__Materials provided__
%%
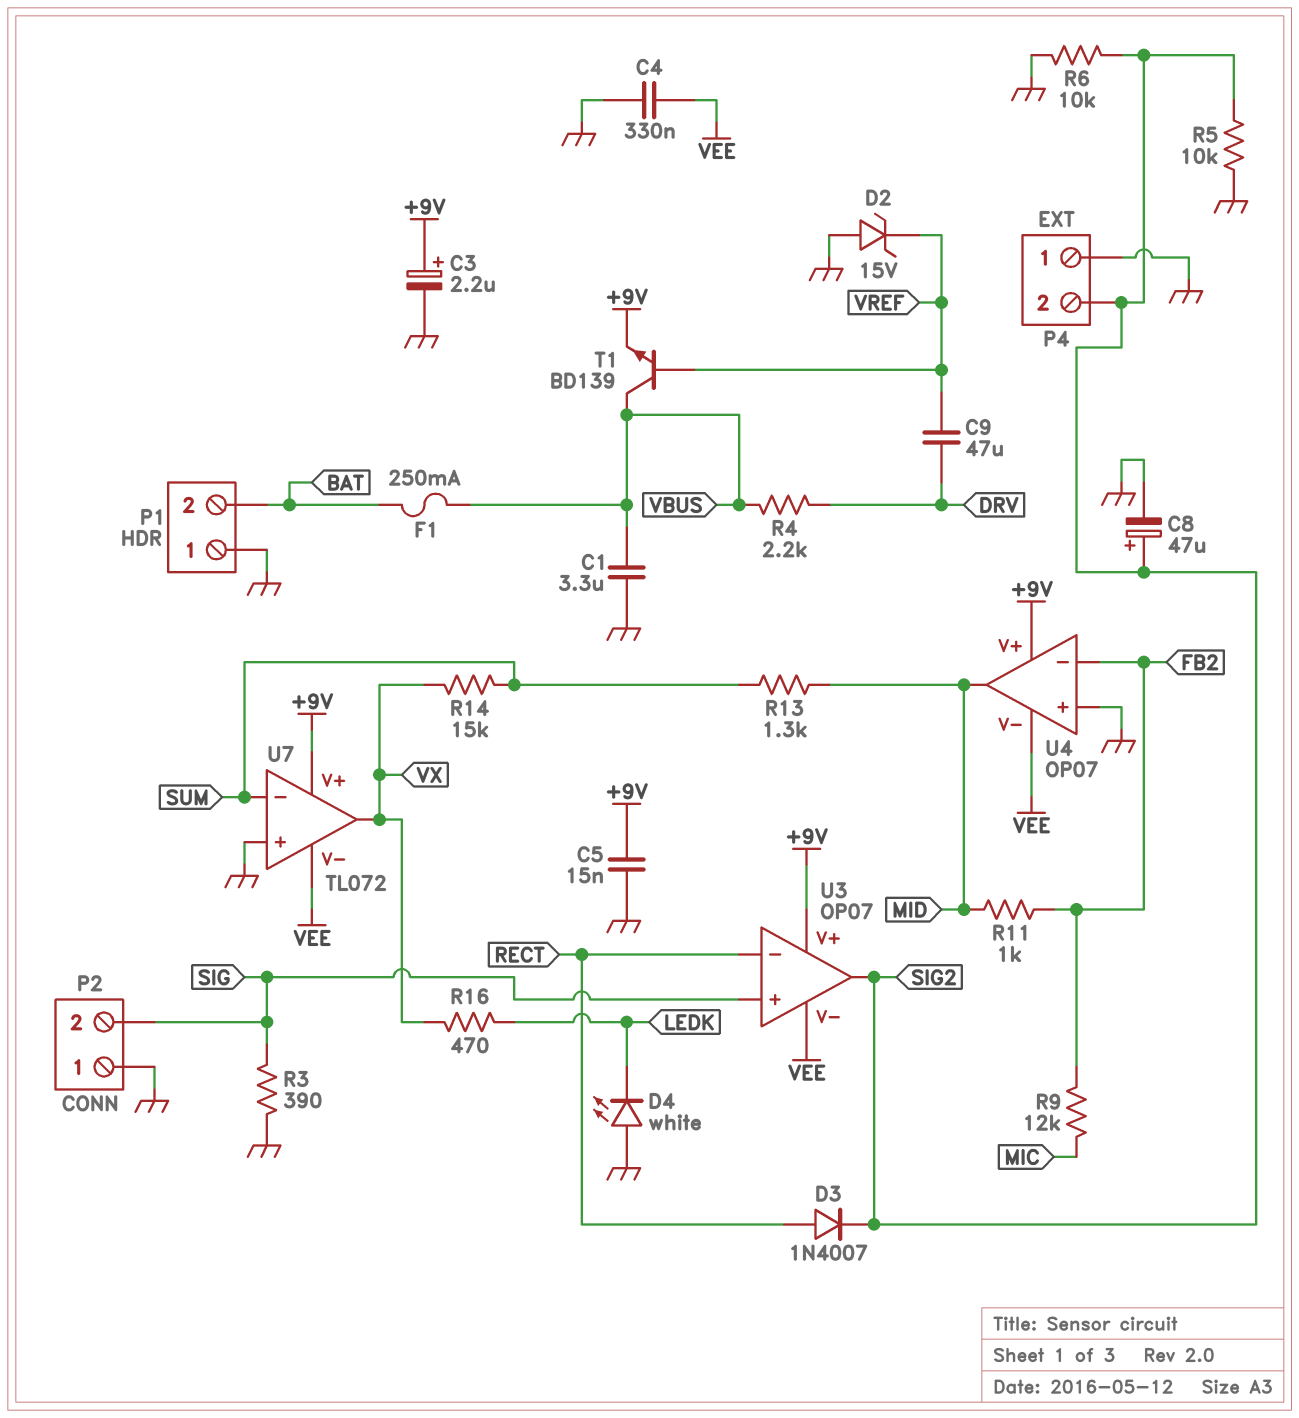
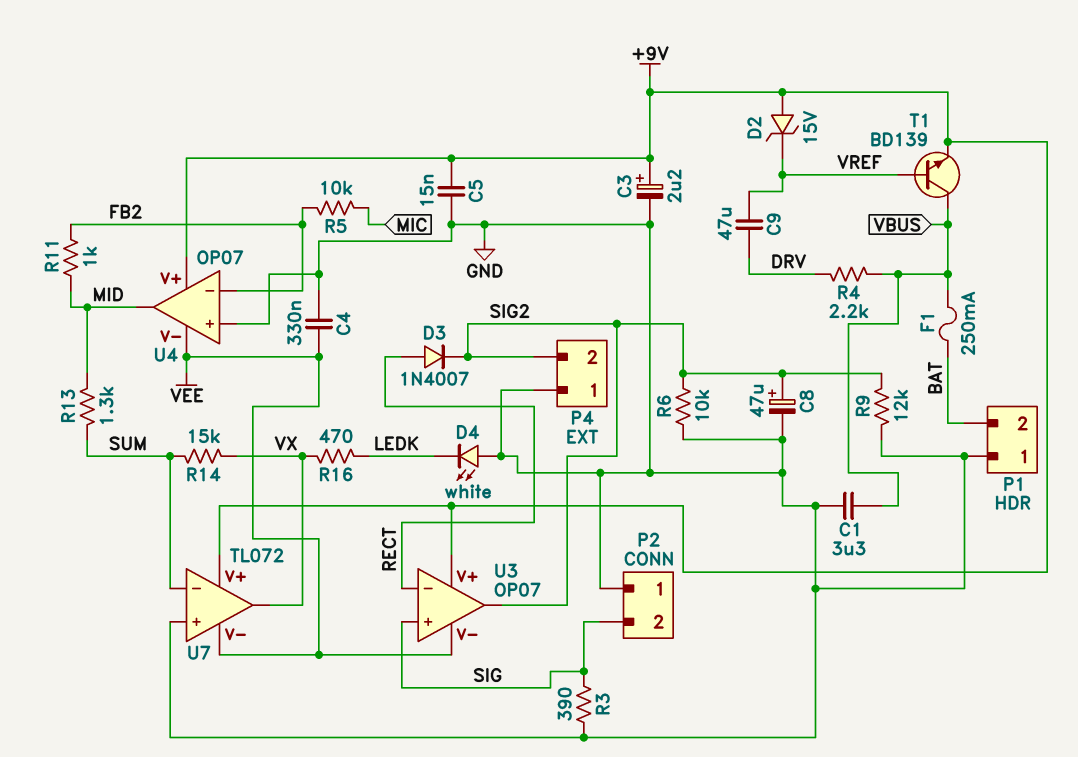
D2: zener 15V (A GND, K VREF) -> zener 15V (A +9V, K VREF)
R5: 10k (GND, SIG2) -> 10k (FB2, MIC)
R9: 12k (FB2, MIC) -> 12k (GND, SIG2)

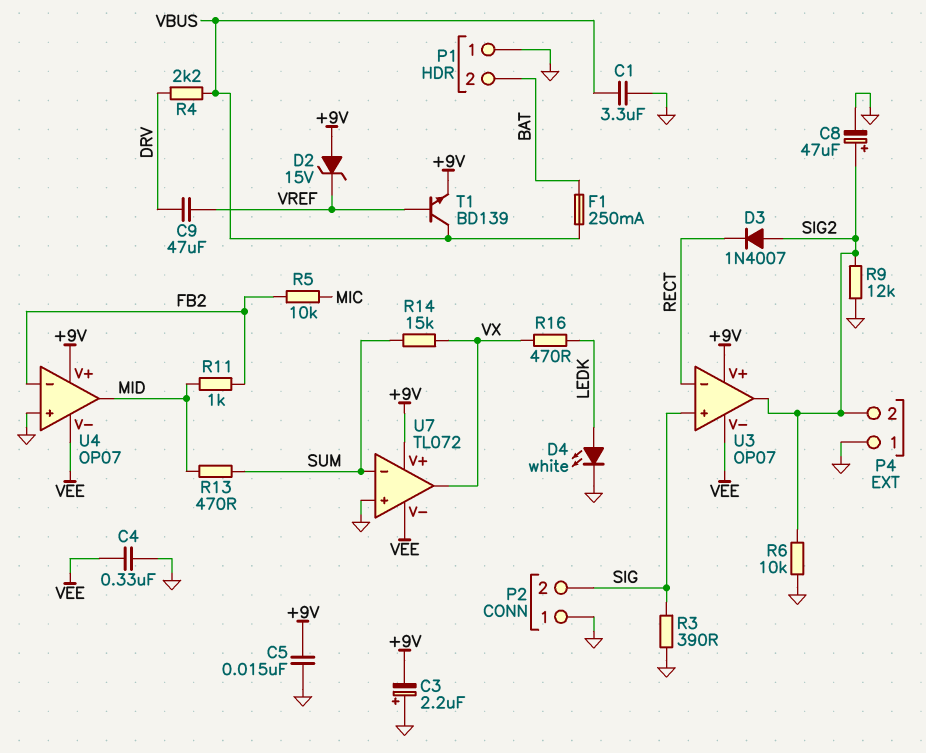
C3: 2.2uF (plus +9V, minus GND) -> 2.2uF (plus GND, minus +9V)
D3: diode 1N4007 (A RECT, K SIG2) -> diode 1N4007 (A SIG2, K RECT)
D4: LED white (A GND, K LEDK) -> LED white (A LEDK, K GND)
R13: 1.3k (MID, SUM) -> 470 (MID, SUM)

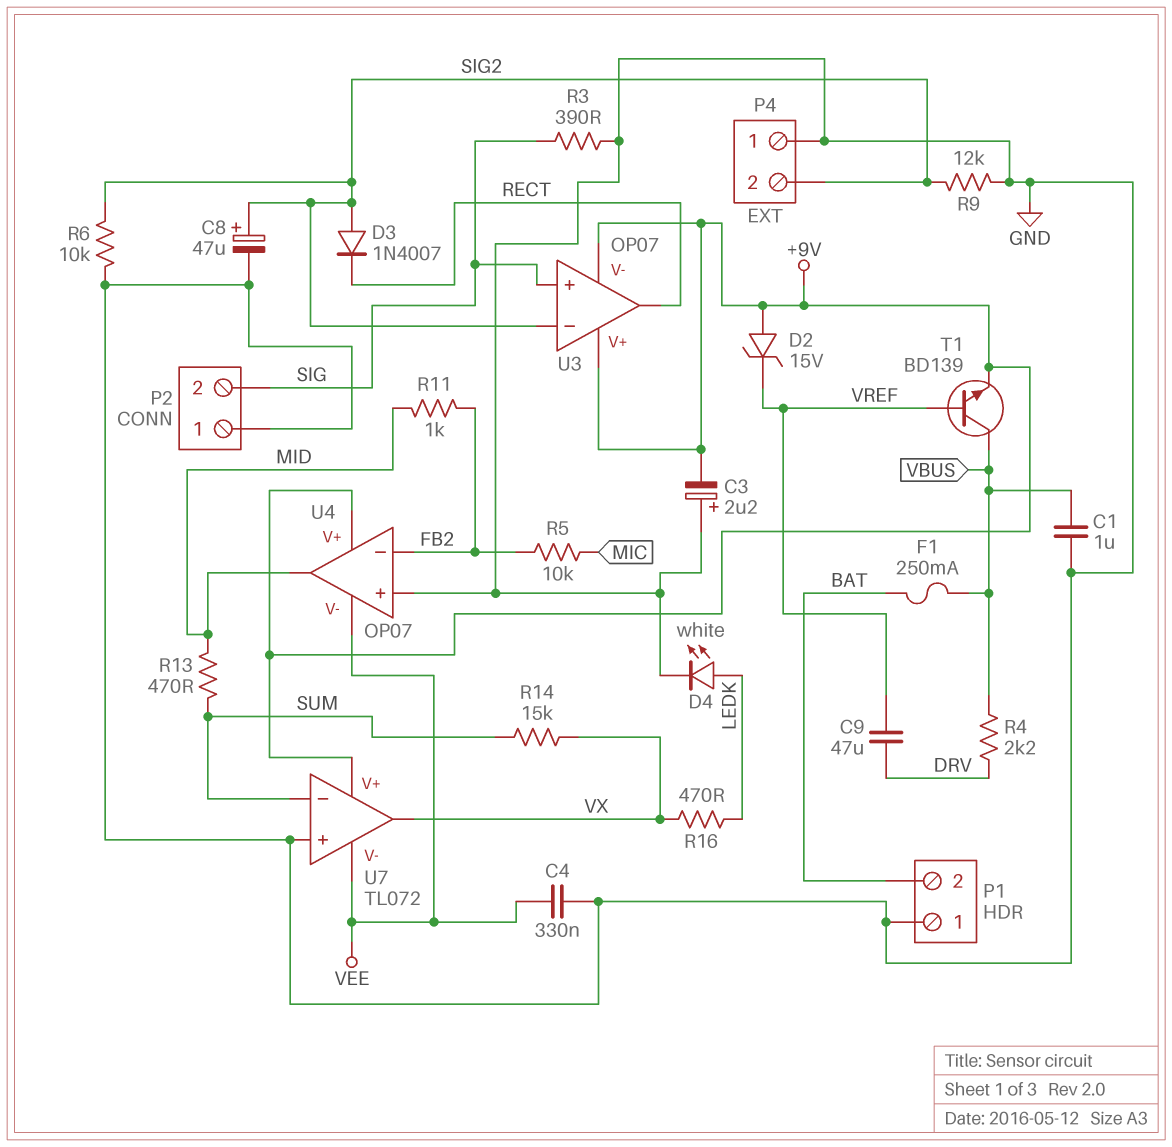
C1: 3.3uF (GND, VBUS) -> 1uF (GND, VBUS)
C5: 15nF (+9V, GND) -> none
U3 pin V-: VEE -> +9V
U3 pin in-: RECT -> SIG2
U3 pin out: SIG2 -> RECT

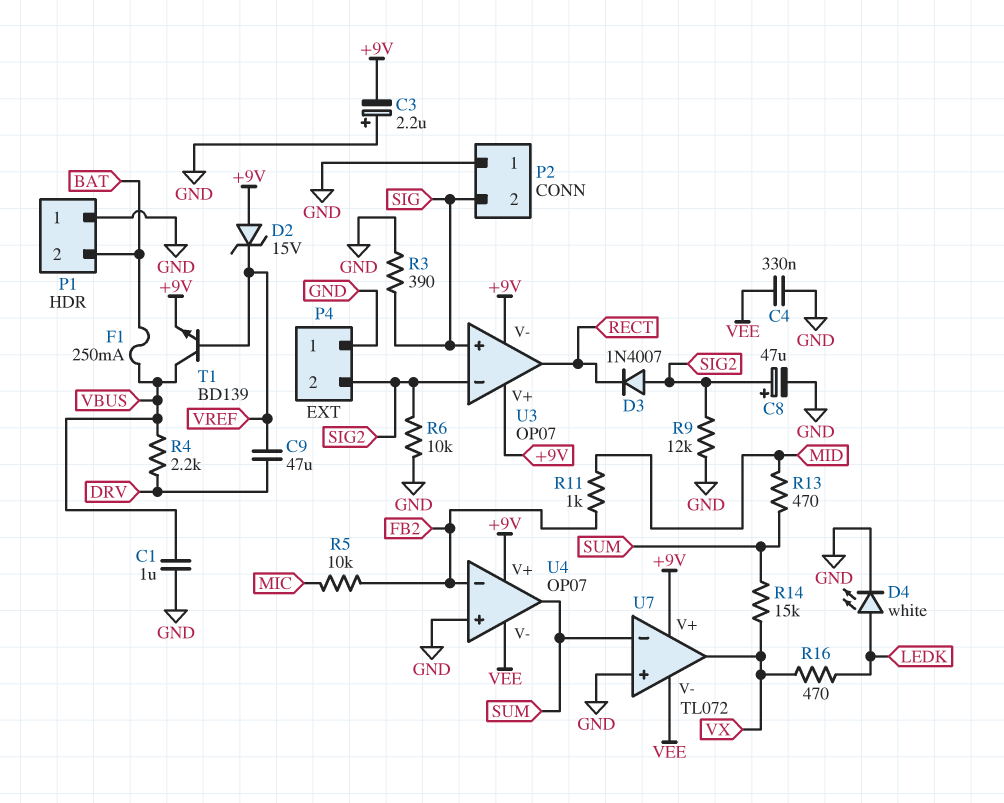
U4 pin out: MID -> SUM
%%
__Assignment__
What is needed is an exact copy of the lines from the line with "C1: 3.3uF (GND, VBUS) -> 1uF (GND, VBUS)" to the end of the data above, both included, without any pictures.

__Written answer__
C1: 3.3uF (GND, VBUS) -> 1uF (GND, VBUS)
C5: 15nF (+9V, GND) -> none
U3 pin V-: VEE -> +9V
U3 pin in-: RECT -> SIG2
U3 pin out: SIG2 -> RECT

U4 pin out: MID -> SUM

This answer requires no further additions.